§ The task
Output only the lines below that start at the line containing "(420, 527) = (185, 171): black" and end at the line containing "(584, 266) = (291, 467): turquoise", with both ends kept.

---

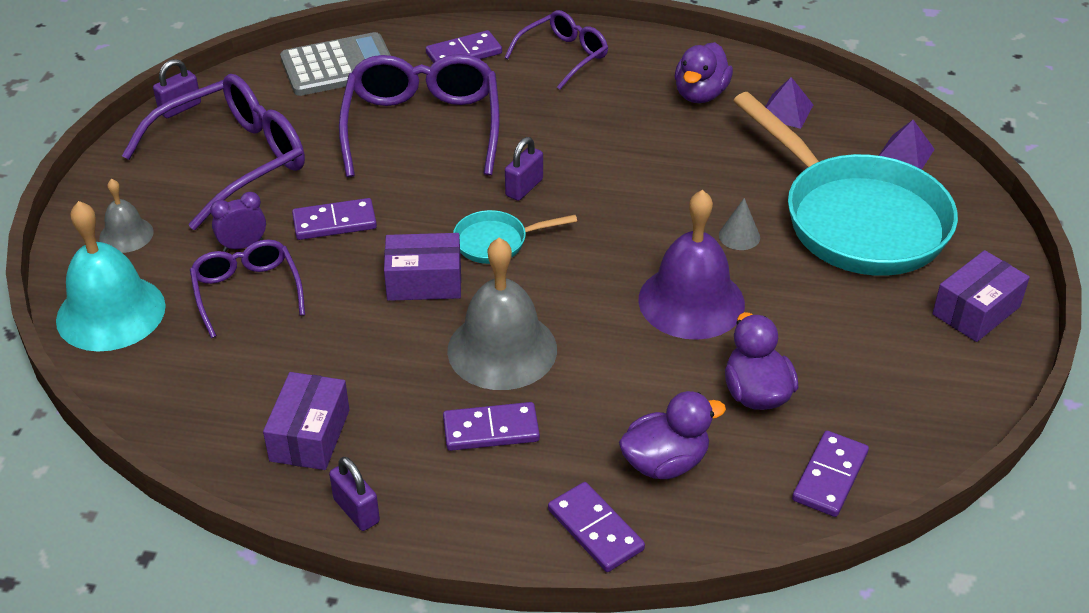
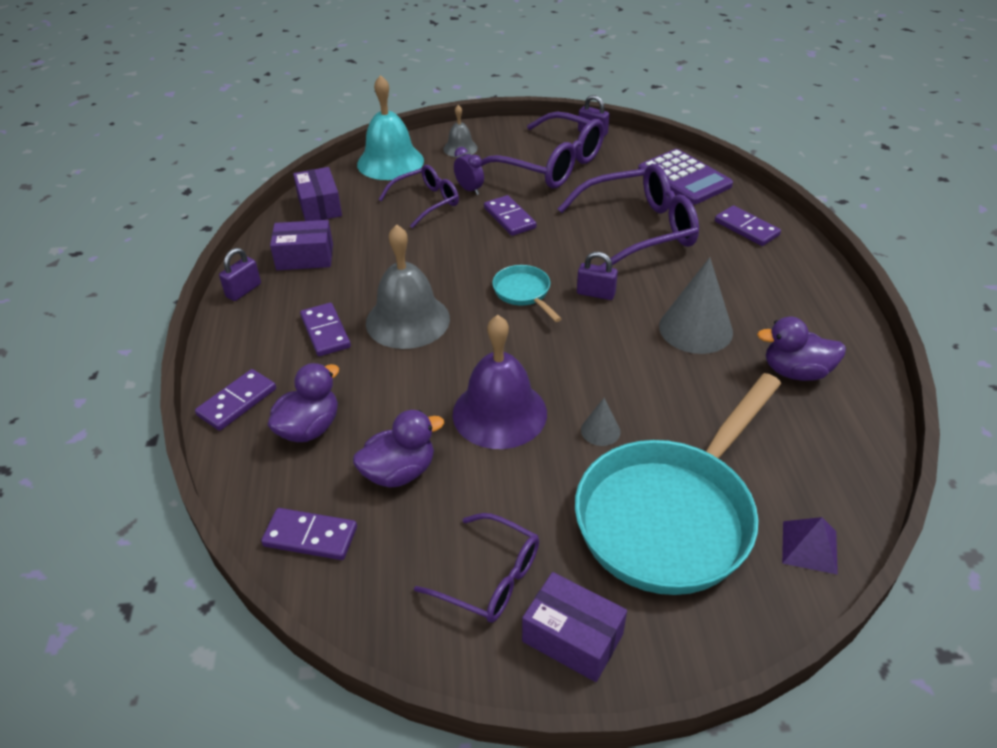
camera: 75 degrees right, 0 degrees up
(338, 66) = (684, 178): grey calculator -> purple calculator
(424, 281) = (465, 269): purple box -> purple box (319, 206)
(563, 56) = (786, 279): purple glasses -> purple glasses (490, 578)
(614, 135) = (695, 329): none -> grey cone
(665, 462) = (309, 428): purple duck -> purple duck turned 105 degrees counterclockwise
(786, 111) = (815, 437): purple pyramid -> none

---

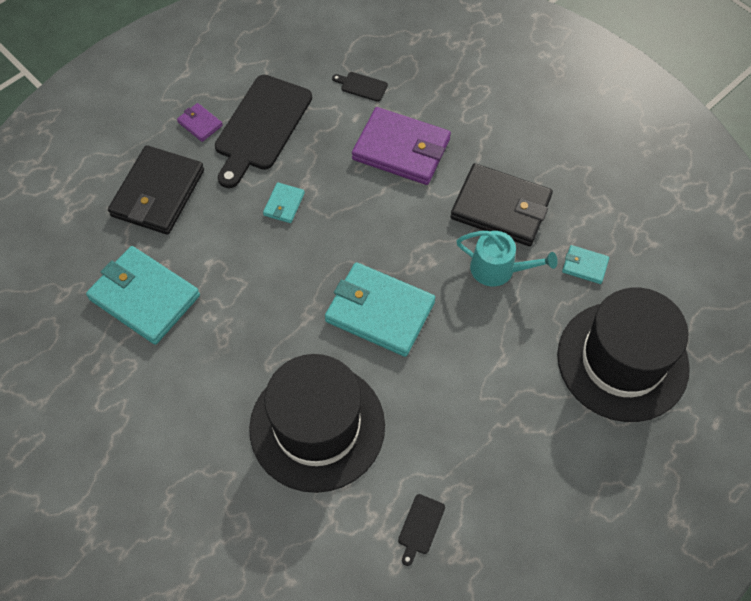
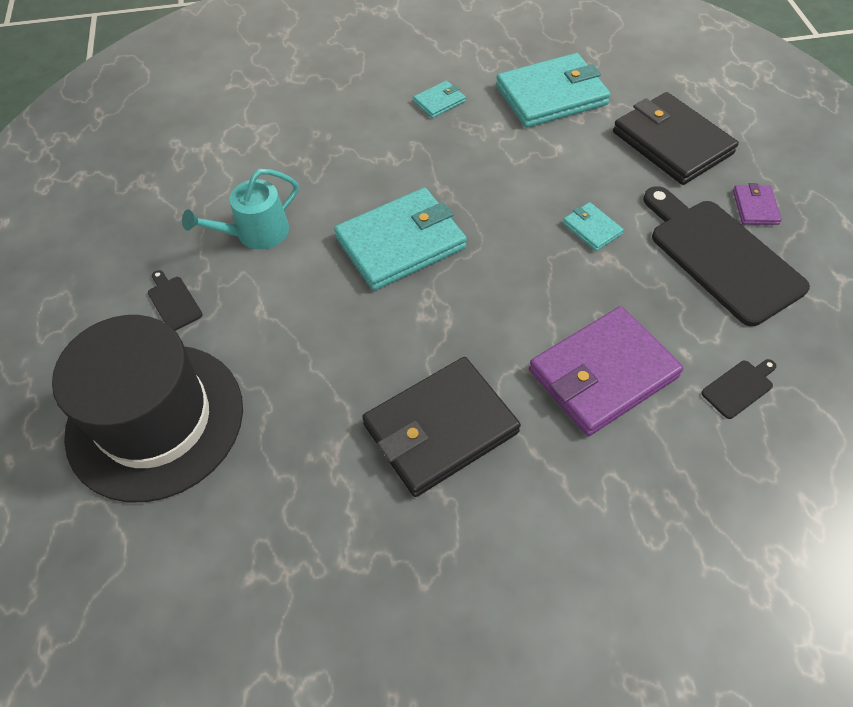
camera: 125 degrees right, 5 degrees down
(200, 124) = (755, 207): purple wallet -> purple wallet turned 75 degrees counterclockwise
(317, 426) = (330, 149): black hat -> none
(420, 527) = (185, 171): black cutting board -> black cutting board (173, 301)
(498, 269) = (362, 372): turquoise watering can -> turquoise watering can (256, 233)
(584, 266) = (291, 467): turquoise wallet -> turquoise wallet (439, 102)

---

§ Expected answer
(420, 527) = (185, 171): black cutting board -> black cutting board (173, 301)
(498, 269) = (362, 372): turquoise watering can -> turquoise watering can (256, 233)
(584, 266) = (291, 467): turquoise wallet -> turquoise wallet (439, 102)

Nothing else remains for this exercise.